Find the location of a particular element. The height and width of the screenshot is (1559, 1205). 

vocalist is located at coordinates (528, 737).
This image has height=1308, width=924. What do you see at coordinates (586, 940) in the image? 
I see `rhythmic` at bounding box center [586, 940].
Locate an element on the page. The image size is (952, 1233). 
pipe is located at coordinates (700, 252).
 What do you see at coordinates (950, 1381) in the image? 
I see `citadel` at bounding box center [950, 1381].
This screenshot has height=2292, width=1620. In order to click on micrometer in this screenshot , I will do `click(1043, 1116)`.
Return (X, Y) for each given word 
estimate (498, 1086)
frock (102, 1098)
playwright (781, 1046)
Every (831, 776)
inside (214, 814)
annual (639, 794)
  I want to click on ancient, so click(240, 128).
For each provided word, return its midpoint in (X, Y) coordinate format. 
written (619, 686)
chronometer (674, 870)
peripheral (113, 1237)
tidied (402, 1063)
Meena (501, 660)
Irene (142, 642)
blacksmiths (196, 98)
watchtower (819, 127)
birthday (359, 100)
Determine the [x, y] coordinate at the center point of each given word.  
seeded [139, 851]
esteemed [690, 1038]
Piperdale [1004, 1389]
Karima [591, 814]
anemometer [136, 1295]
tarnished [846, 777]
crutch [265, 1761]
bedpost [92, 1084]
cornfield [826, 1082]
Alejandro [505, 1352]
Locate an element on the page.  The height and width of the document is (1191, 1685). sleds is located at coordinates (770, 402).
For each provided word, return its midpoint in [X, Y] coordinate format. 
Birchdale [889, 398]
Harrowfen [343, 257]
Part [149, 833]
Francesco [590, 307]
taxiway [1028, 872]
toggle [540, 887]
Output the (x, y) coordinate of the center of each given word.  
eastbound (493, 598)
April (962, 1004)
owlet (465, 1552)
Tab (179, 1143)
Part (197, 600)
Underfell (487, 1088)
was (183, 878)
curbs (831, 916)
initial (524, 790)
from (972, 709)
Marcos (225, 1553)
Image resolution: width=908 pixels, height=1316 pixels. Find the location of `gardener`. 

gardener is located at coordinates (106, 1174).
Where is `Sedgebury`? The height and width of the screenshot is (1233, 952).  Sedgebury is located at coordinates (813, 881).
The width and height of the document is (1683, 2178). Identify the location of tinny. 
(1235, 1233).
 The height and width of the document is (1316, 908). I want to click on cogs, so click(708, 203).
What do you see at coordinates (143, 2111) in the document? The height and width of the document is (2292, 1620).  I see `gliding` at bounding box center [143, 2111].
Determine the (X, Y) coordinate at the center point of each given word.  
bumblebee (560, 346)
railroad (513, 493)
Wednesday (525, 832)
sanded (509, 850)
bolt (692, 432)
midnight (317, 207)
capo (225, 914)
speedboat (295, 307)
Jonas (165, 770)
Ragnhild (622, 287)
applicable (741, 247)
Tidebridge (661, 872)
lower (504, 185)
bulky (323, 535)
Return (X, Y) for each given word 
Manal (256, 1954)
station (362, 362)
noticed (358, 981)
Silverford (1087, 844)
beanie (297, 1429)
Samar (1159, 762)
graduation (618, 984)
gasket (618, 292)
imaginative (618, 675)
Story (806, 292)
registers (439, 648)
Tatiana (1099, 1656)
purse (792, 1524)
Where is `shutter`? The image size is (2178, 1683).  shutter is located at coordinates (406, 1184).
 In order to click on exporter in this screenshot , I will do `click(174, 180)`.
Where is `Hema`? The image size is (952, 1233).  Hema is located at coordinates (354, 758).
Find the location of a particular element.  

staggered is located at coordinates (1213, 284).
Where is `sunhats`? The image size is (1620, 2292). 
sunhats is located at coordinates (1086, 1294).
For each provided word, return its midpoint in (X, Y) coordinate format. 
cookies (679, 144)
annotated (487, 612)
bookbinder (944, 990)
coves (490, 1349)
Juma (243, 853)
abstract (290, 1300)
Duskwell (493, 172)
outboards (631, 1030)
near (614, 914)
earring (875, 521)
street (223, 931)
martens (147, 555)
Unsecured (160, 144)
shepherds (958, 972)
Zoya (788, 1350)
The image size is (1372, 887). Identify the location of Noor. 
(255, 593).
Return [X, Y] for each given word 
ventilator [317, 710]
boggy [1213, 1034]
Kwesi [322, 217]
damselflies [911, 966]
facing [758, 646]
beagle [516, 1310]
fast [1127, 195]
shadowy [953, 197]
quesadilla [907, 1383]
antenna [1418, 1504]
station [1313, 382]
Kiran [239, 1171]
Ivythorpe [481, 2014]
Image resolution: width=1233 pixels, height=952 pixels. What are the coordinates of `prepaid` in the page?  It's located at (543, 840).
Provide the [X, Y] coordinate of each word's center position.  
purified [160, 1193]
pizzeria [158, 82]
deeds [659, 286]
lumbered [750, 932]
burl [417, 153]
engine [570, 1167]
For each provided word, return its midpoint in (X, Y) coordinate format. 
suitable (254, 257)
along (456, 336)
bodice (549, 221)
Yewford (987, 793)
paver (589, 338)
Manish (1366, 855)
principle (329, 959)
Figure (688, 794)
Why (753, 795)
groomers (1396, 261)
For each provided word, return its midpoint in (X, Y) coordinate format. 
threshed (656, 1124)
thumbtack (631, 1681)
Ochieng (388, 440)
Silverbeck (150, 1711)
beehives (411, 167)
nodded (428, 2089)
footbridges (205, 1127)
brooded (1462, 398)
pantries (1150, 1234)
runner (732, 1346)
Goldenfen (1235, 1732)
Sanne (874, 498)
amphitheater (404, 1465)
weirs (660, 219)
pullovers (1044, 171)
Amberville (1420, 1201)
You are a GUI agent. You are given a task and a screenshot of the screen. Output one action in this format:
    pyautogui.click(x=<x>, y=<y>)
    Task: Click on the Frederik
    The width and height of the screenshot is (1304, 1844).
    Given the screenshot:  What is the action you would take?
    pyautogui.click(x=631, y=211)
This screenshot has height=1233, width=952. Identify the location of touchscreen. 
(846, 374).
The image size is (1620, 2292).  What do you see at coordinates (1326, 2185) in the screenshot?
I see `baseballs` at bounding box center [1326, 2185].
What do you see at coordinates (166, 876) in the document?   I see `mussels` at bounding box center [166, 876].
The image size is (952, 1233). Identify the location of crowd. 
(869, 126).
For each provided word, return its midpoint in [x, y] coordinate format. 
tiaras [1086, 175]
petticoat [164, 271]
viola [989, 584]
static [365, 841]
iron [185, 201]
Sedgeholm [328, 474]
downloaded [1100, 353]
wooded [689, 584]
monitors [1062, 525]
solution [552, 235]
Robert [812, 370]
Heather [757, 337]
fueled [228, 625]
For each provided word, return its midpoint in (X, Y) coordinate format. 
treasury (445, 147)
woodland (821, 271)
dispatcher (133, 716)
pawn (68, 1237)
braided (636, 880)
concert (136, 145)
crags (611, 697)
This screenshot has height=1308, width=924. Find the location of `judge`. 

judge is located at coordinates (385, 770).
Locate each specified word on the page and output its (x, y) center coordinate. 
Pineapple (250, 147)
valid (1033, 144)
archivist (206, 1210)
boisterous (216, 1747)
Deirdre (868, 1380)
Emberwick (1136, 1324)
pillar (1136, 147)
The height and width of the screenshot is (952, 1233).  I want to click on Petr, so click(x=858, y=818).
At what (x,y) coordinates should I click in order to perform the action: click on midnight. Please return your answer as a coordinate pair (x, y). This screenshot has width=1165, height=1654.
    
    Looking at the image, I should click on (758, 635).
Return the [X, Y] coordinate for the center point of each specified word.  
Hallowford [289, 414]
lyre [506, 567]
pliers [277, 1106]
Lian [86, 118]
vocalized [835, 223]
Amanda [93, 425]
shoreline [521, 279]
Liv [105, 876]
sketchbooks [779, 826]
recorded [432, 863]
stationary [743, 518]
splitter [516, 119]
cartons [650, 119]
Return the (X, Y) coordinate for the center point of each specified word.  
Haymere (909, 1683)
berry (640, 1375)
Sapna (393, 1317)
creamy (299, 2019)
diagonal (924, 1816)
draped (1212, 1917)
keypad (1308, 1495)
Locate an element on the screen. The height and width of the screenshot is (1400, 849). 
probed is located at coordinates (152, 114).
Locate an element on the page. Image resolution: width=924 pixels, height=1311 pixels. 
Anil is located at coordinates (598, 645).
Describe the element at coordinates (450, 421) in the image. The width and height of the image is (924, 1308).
----
Return the data above exactly as it appears, from the line containing "Unsecured (160, 144)" up to and including the line containing "facing [758, 646]".

Unsecured (160, 144)
shepherds (958, 972)
Zoya (788, 1350)
The image size is (1372, 887). Identify the location of Noor. 
(255, 593).
Return [X, Y] for each given word 
ventilator [317, 710]
boggy [1213, 1034]
Kwesi [322, 217]
damselflies [911, 966]
facing [758, 646]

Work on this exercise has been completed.